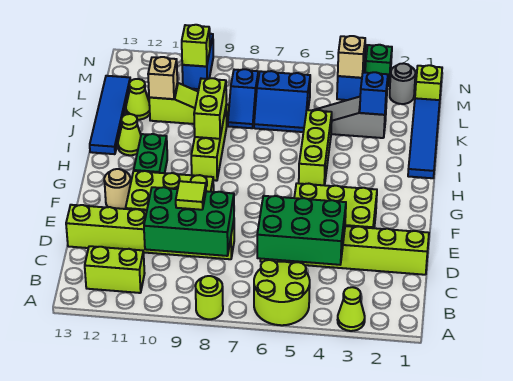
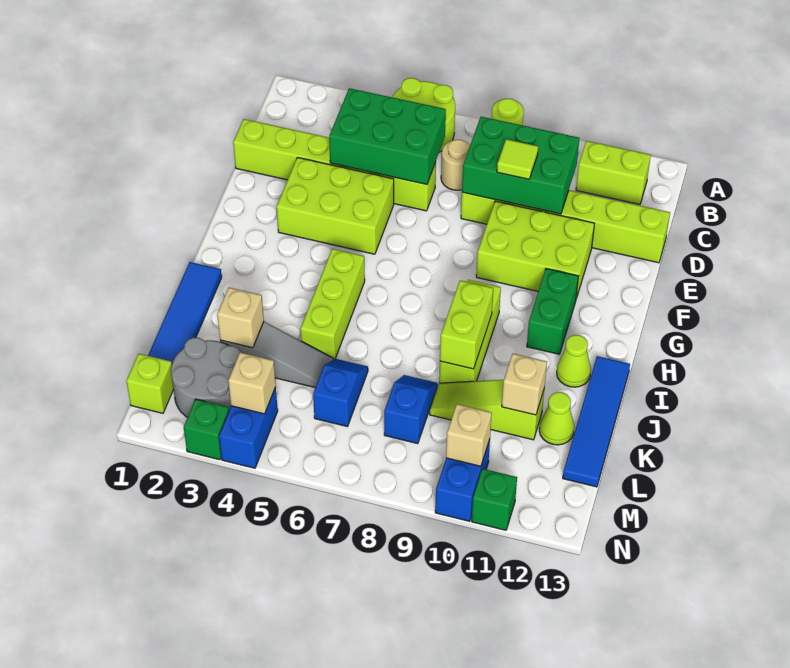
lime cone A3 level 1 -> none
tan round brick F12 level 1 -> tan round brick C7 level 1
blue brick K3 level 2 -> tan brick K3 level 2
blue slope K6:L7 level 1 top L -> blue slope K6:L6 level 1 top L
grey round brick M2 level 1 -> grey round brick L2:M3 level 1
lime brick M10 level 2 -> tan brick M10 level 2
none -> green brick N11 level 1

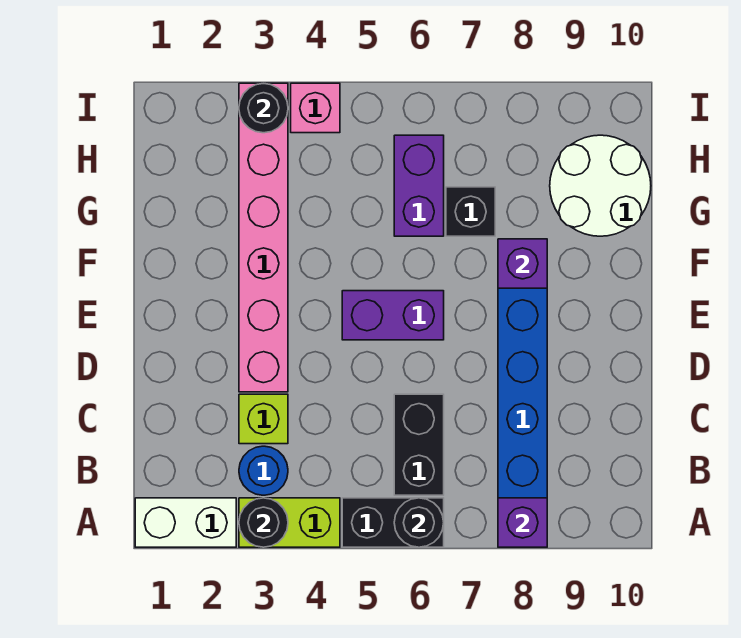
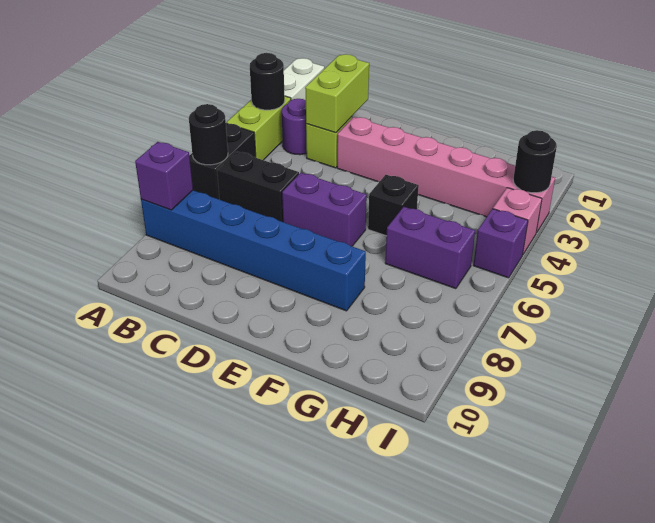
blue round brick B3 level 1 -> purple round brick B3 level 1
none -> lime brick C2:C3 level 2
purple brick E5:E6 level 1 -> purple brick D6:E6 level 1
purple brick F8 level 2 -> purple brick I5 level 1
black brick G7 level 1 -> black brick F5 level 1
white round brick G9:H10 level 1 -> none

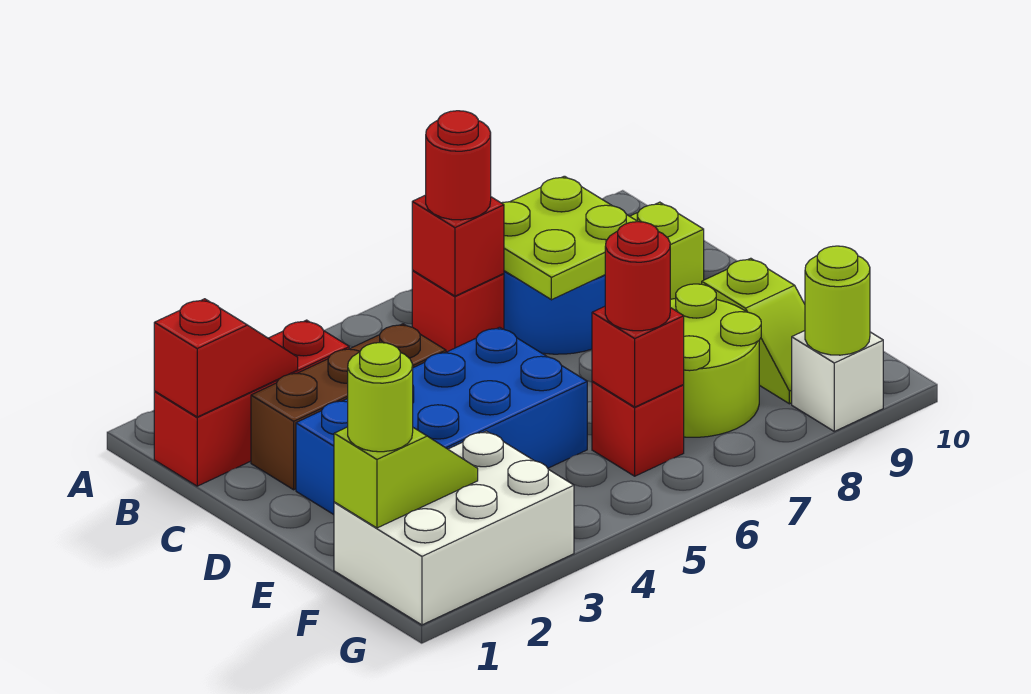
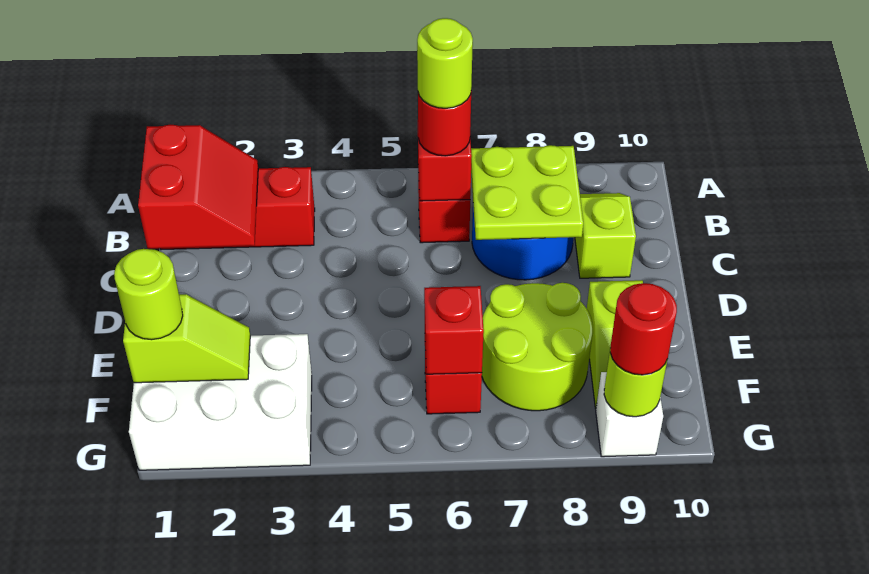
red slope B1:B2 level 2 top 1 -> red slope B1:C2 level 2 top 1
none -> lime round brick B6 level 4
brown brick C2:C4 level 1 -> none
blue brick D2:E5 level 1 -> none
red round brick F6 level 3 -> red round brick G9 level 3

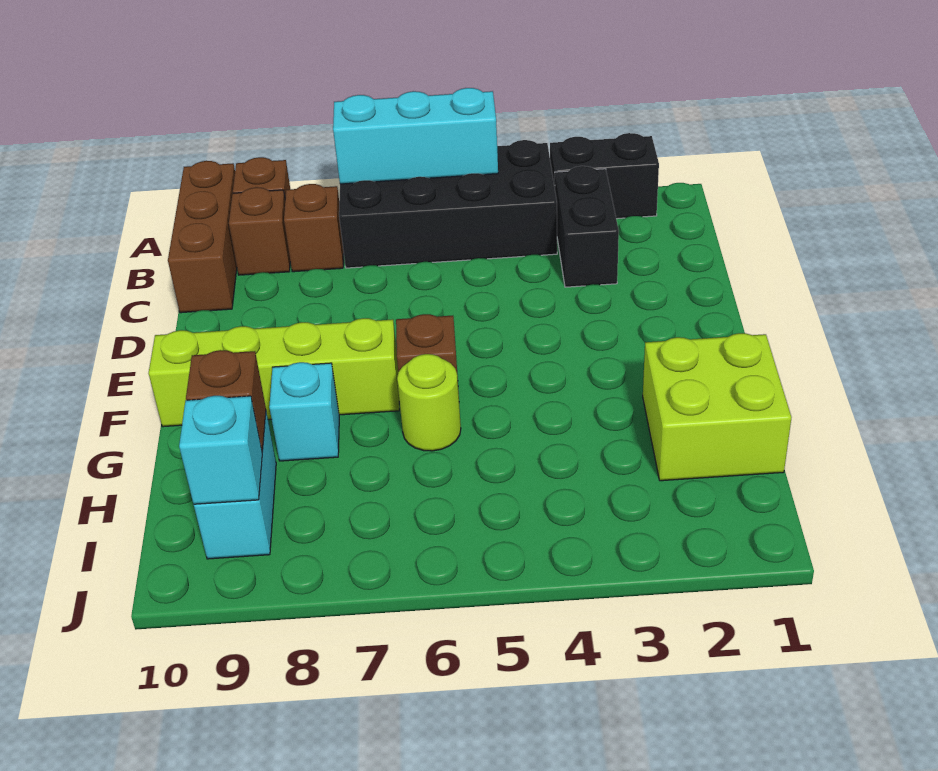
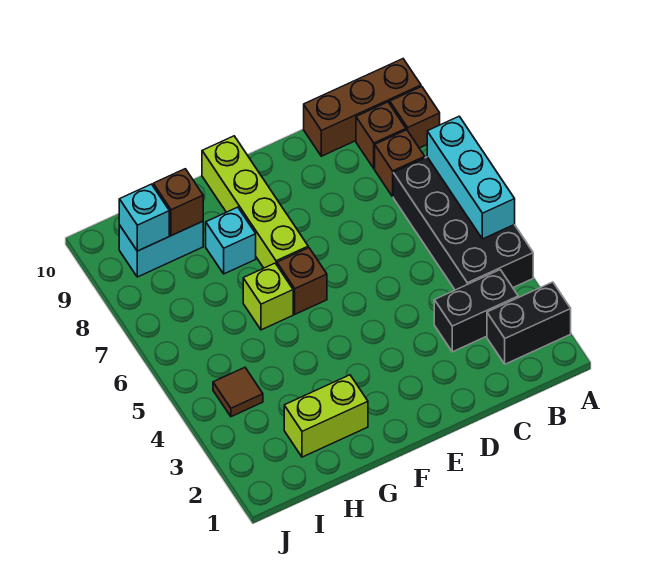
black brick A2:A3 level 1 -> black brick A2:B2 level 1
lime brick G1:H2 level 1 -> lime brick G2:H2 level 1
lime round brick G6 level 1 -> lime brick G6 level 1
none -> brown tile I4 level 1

> _Work required_:
What is needed is an exact copy of the data, with the pictures removed.

> _Answer space_:
lime cone A3 level 1 -> none
tan round brick F12 level 1 -> tan round brick C7 level 1
blue brick K3 level 2 -> tan brick K3 level 2
blue slope K6:L7 level 1 top L -> blue slope K6:L6 level 1 top L
grey round brick M2 level 1 -> grey round brick L2:M3 level 1
lime brick M10 level 2 -> tan brick M10 level 2
none -> green brick N11 level 1

blue round brick B3 level 1 -> purple round brick B3 level 1
none -> lime brick C2:C3 level 2
purple brick E5:E6 level 1 -> purple brick D6:E6 level 1
purple brick F8 level 2 -> purple brick I5 level 1
black brick G7 level 1 -> black brick F5 level 1
white round brick G9:H10 level 1 -> none

red slope B1:B2 level 2 top 1 -> red slope B1:C2 level 2 top 1
none -> lime round brick B6 level 4
brown brick C2:C4 level 1 -> none
blue brick D2:E5 level 1 -> none
red round brick F6 level 3 -> red round brick G9 level 3

black brick A2:A3 level 1 -> black brick A2:B2 level 1
lime brick G1:H2 level 1 -> lime brick G2:H2 level 1
lime round brick G6 level 1 -> lime brick G6 level 1
none -> brown tile I4 level 1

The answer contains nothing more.